:: Required work ::
Given the records below, the lines starting at the line with "R6: 680 (+9V, N13) -> none" and ending at the line with "TP3: none -> test point (N13)" should be output exactly, both end lines kept and pictures left out.

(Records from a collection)

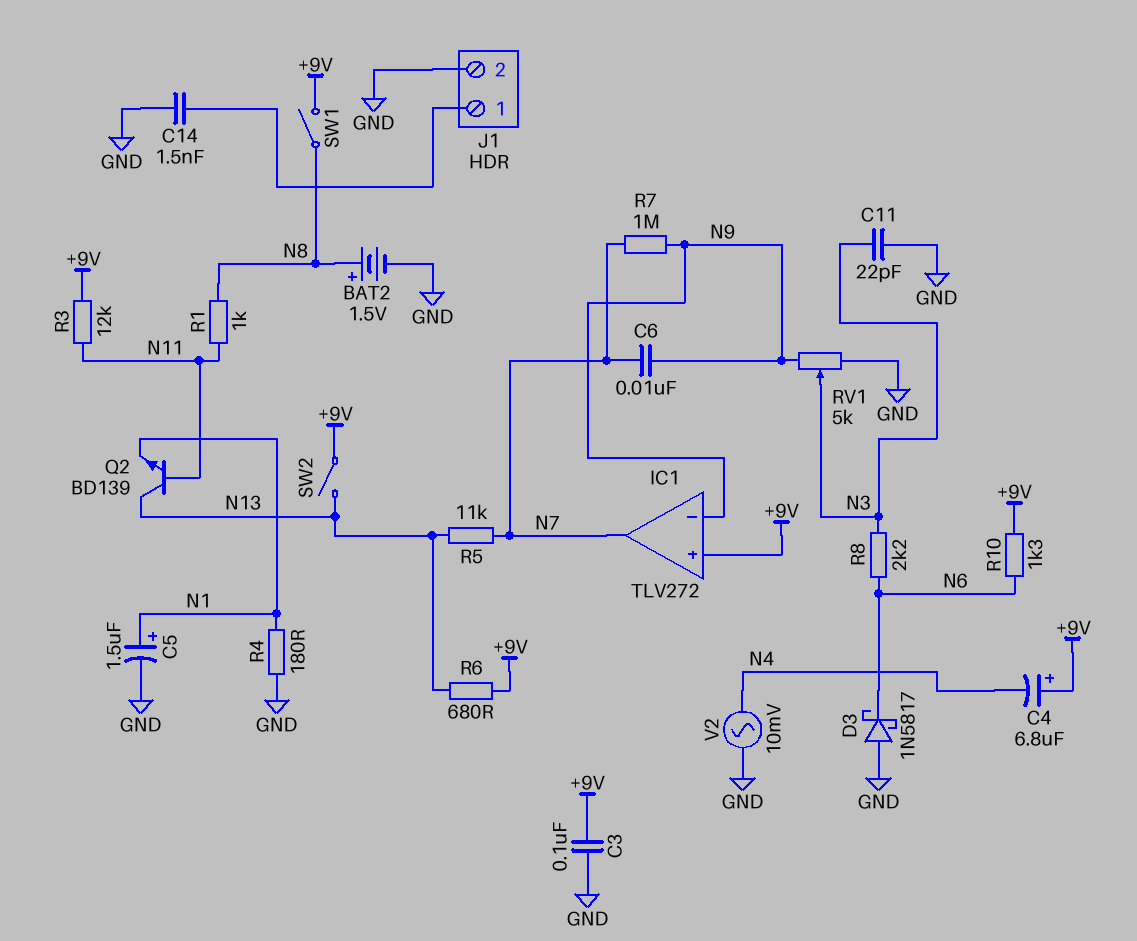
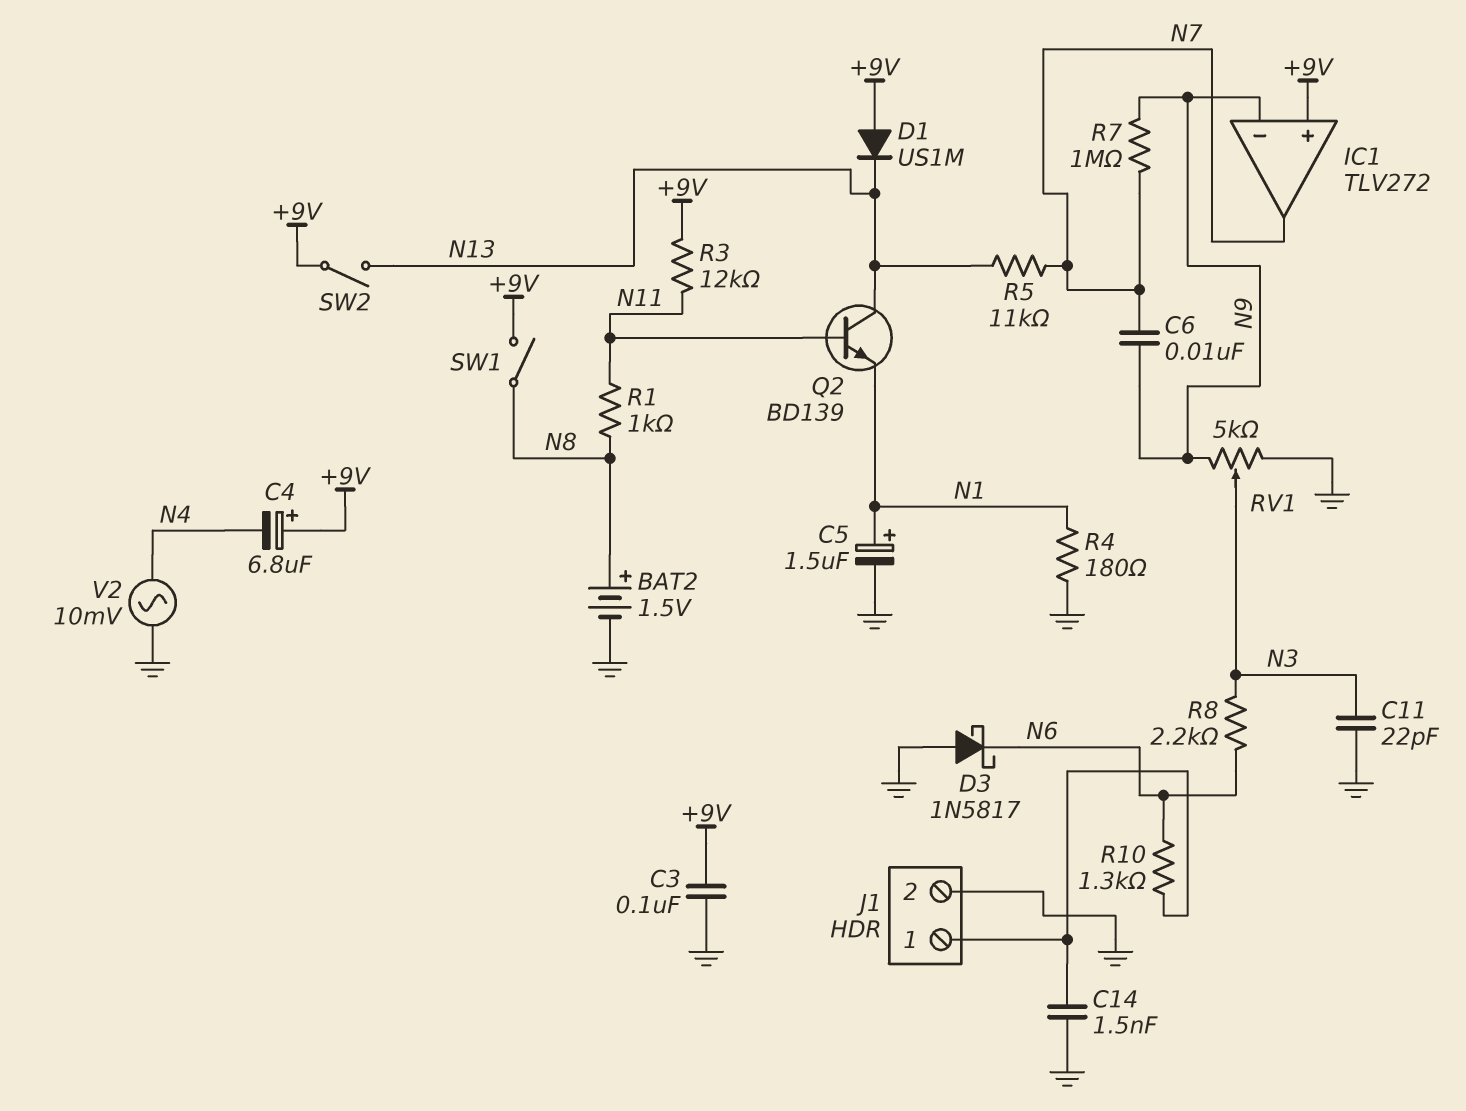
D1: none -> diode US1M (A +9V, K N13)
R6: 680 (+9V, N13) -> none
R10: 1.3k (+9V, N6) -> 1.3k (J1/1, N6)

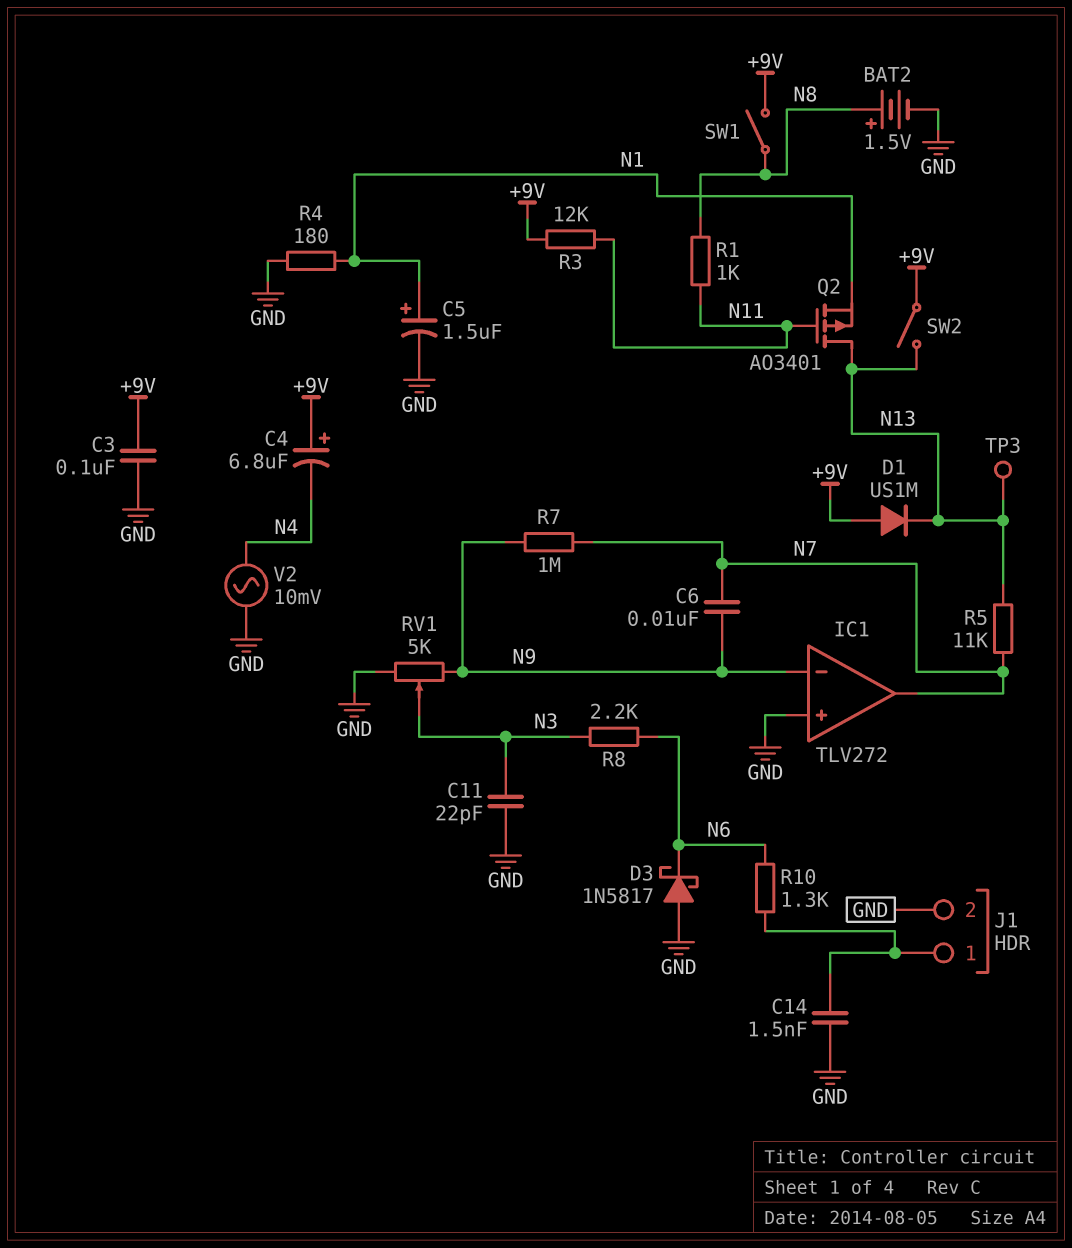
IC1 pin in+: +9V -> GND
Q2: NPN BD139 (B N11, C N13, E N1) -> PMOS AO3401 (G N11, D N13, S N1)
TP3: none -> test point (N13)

---

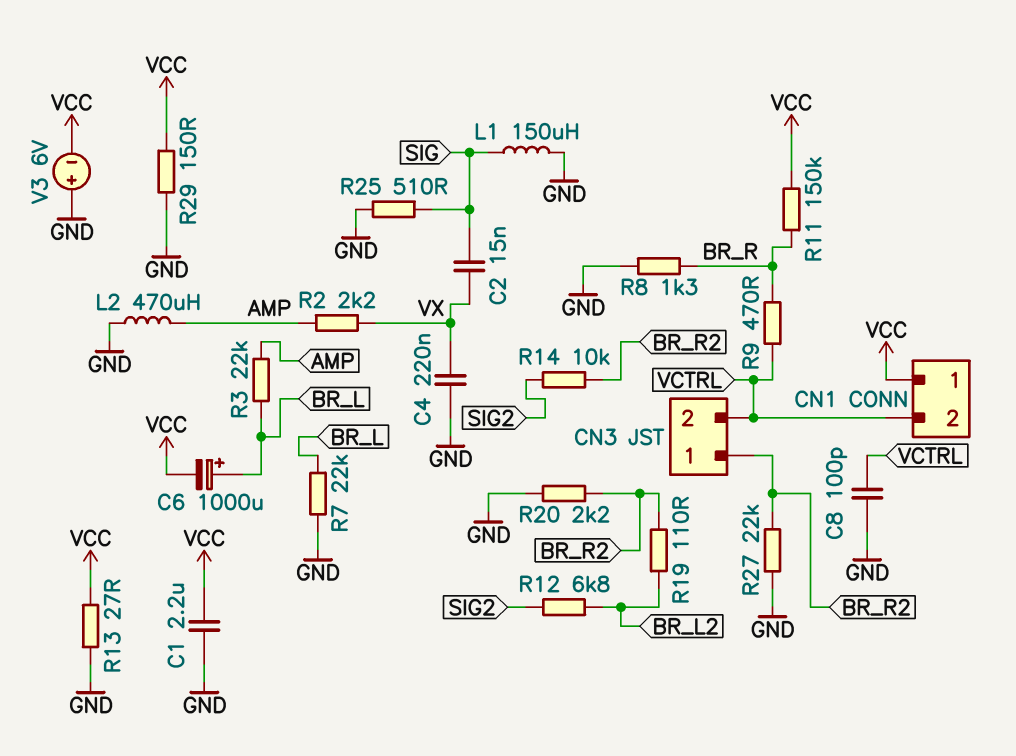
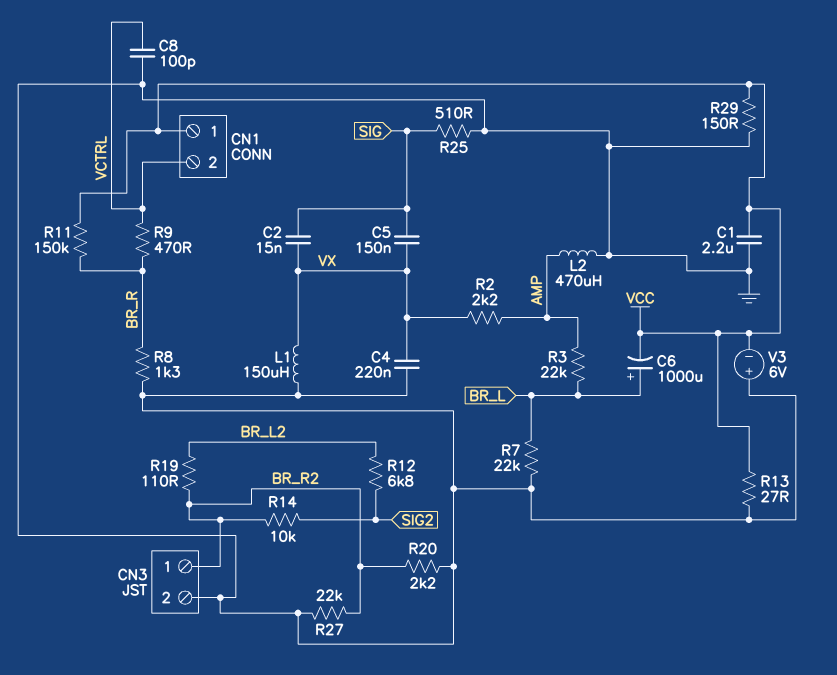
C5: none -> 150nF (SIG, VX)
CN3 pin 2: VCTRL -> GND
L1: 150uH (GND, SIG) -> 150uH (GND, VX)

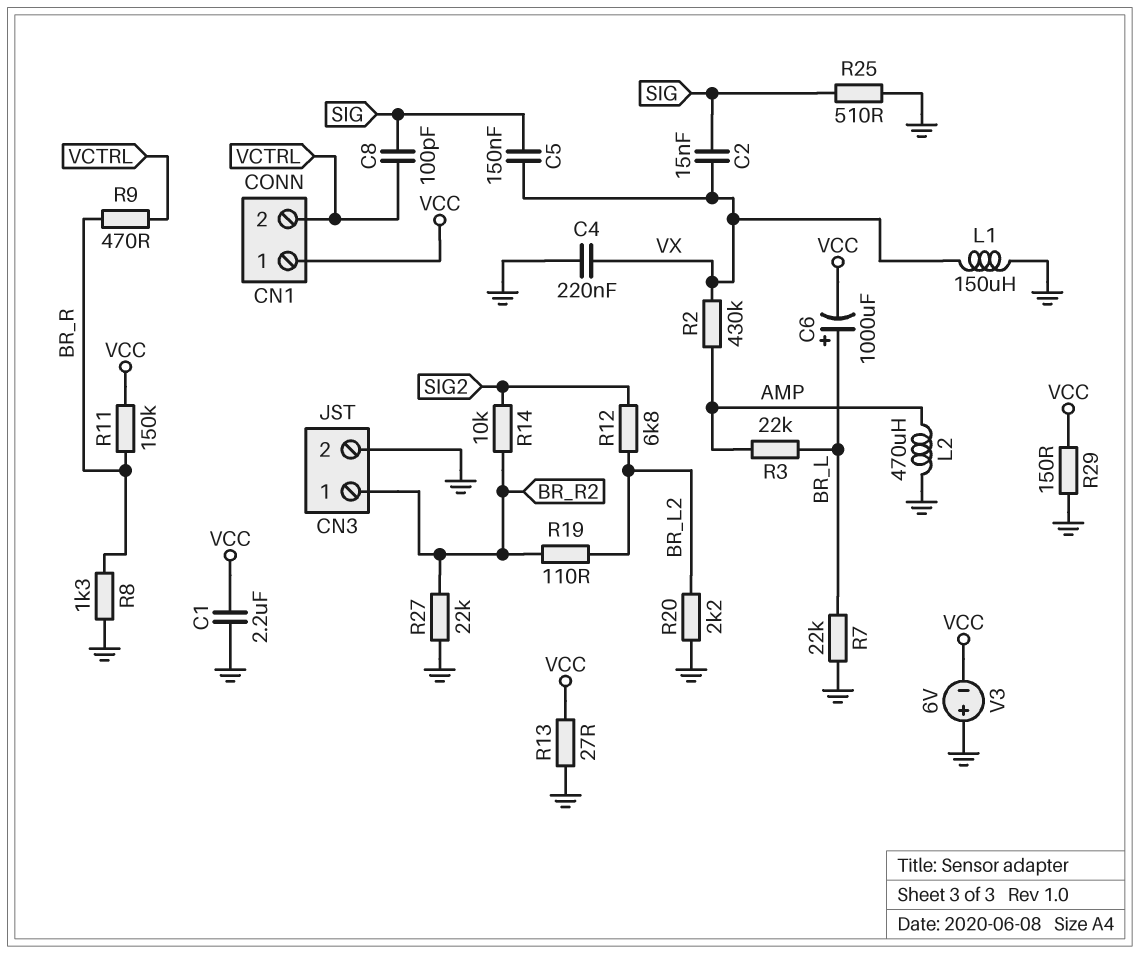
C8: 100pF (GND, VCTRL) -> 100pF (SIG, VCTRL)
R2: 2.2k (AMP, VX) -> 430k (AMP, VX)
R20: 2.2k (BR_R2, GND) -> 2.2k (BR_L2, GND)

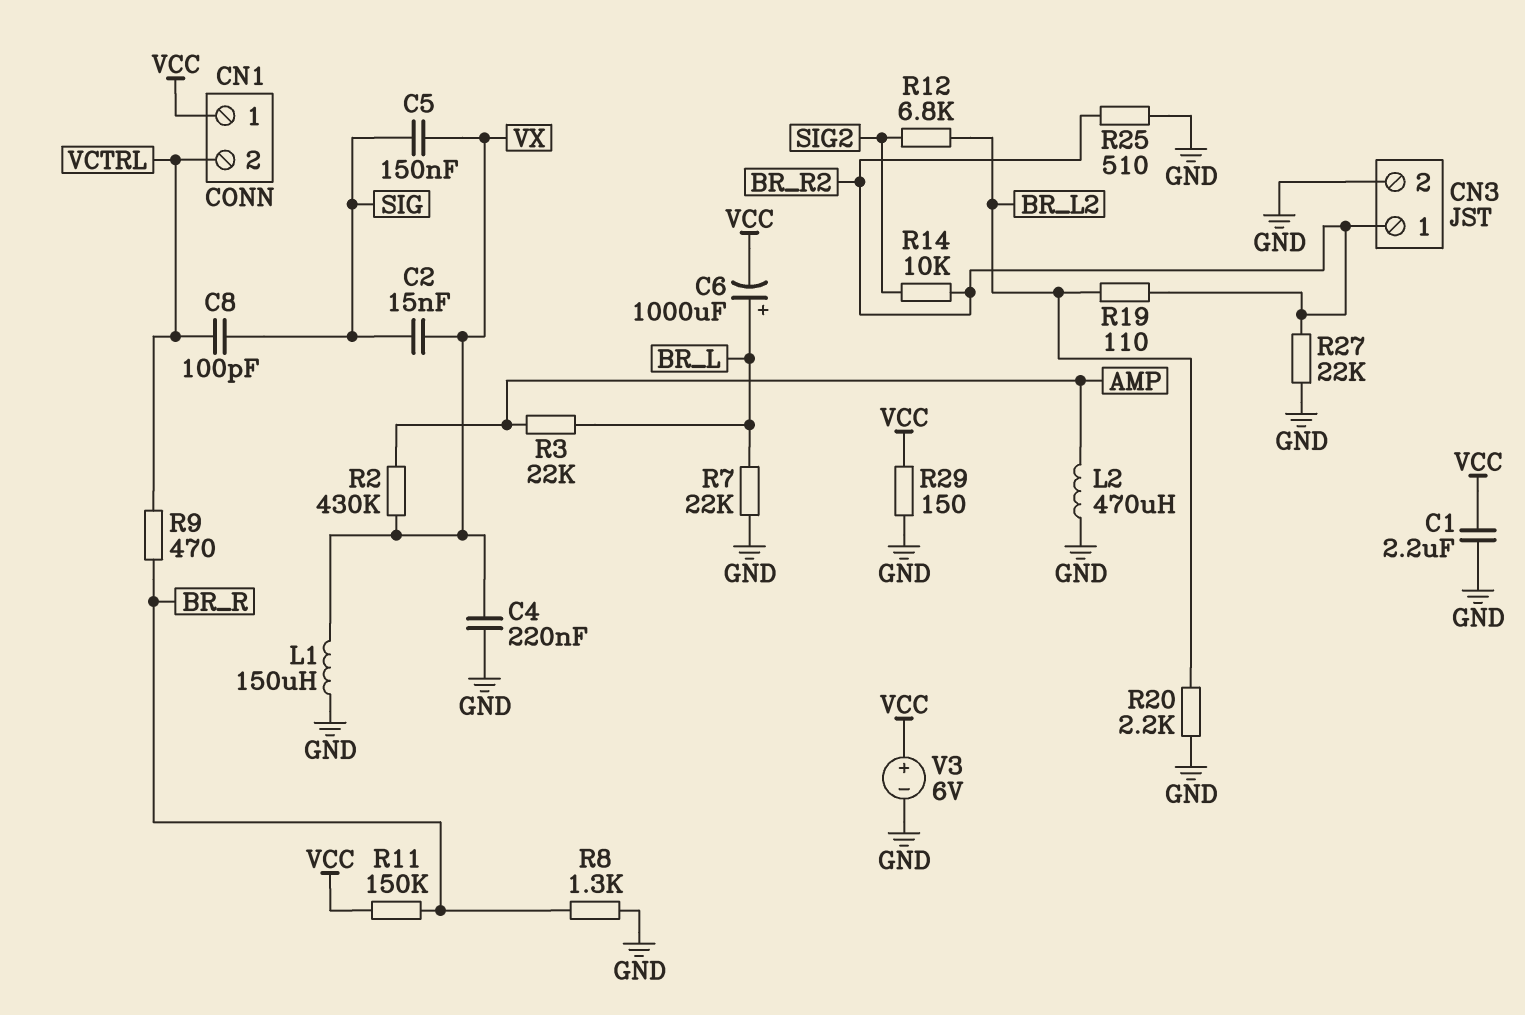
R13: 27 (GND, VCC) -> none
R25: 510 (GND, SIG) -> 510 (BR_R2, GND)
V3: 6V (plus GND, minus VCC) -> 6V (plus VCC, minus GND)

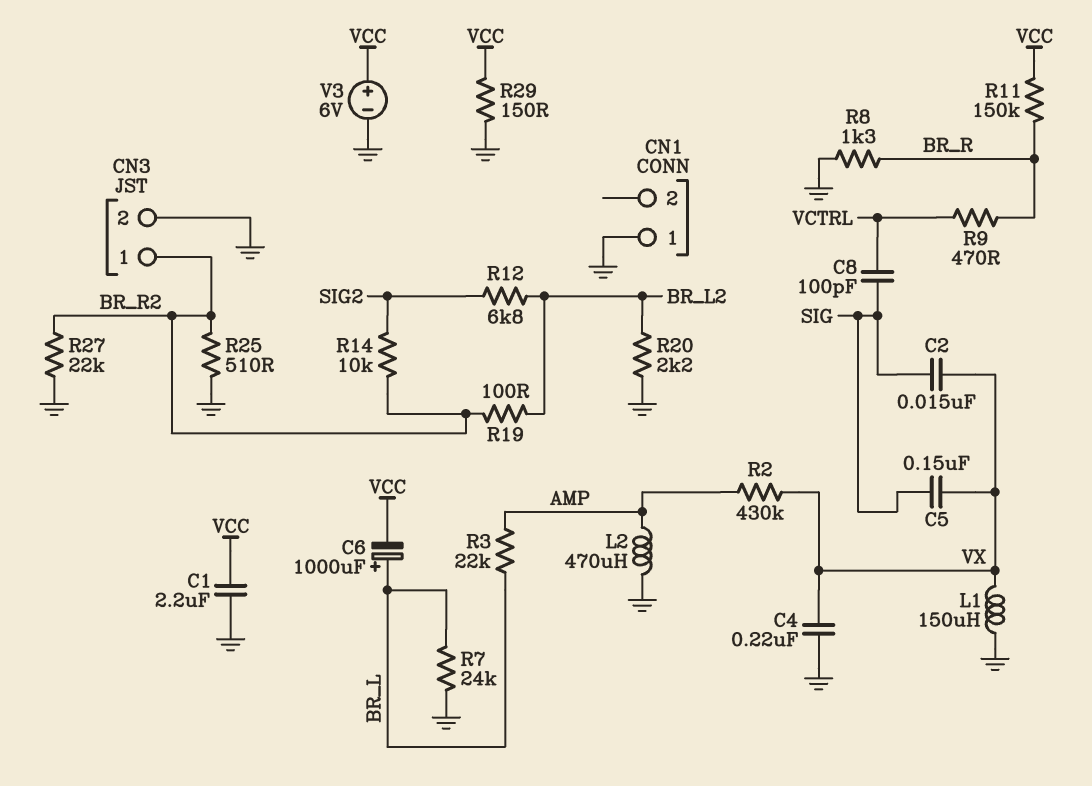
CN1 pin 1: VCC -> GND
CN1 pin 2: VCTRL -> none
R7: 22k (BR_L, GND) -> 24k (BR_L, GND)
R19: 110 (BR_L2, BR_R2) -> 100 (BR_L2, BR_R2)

:: Written solution ::
R6: 680 (+9V, N13) -> none
R10: 1.3k (+9V, N6) -> 1.3k (J1/1, N6)

IC1 pin in+: +9V -> GND
Q2: NPN BD139 (B N11, C N13, E N1) -> PMOS AO3401 (G N11, D N13, S N1)
TP3: none -> test point (N13)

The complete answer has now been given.